** TASK DETAILS **
Pictures aside, can you reproduce the records word for word?

** DATA PROVIDED **
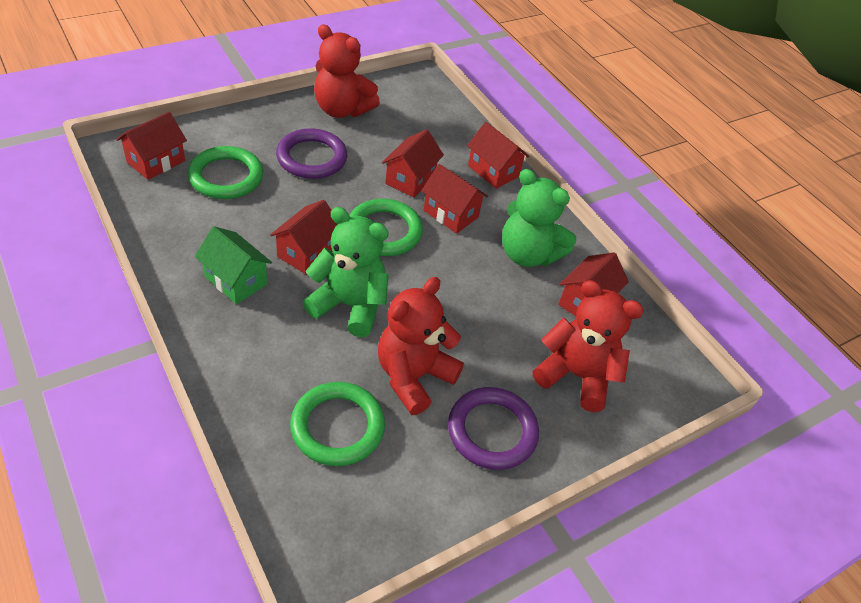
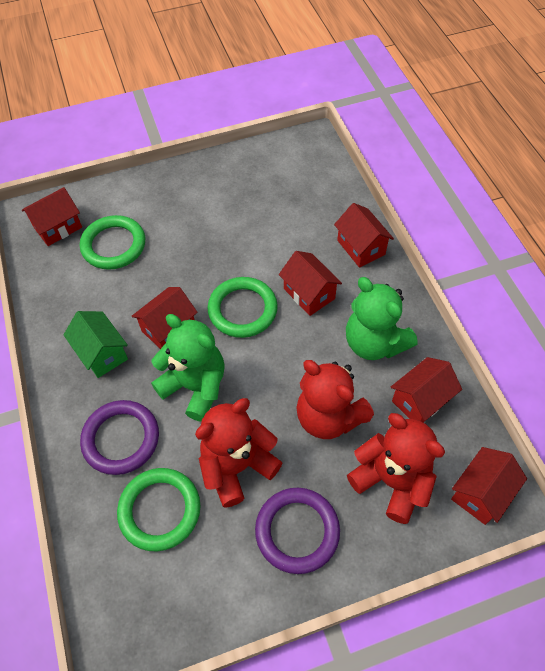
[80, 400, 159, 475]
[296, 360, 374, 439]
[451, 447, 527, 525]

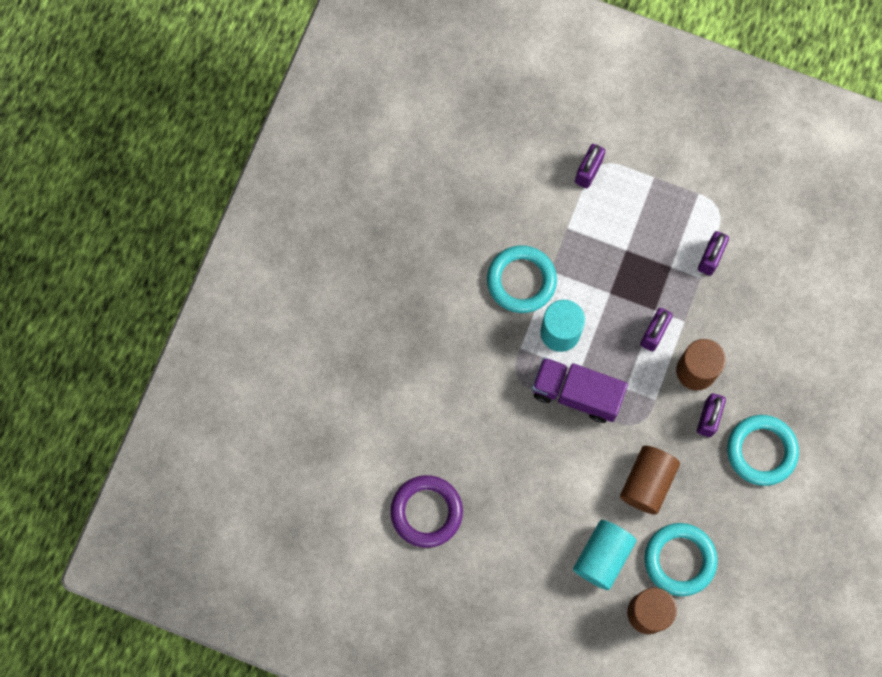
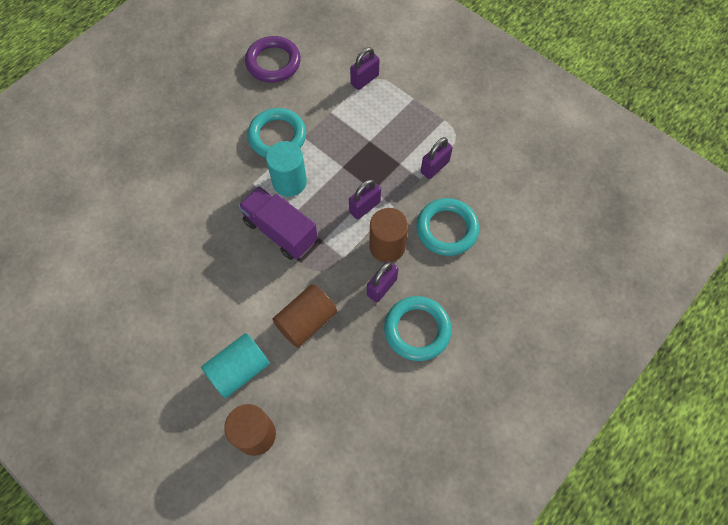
[245, 36, 301, 83]
[416, 198, 479, 256]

** RESULT OF THE TASK **
[80, 400, 159, 475]
[296, 360, 374, 439]
[451, 447, 527, 525]

[245, 36, 301, 83]
[416, 198, 479, 256]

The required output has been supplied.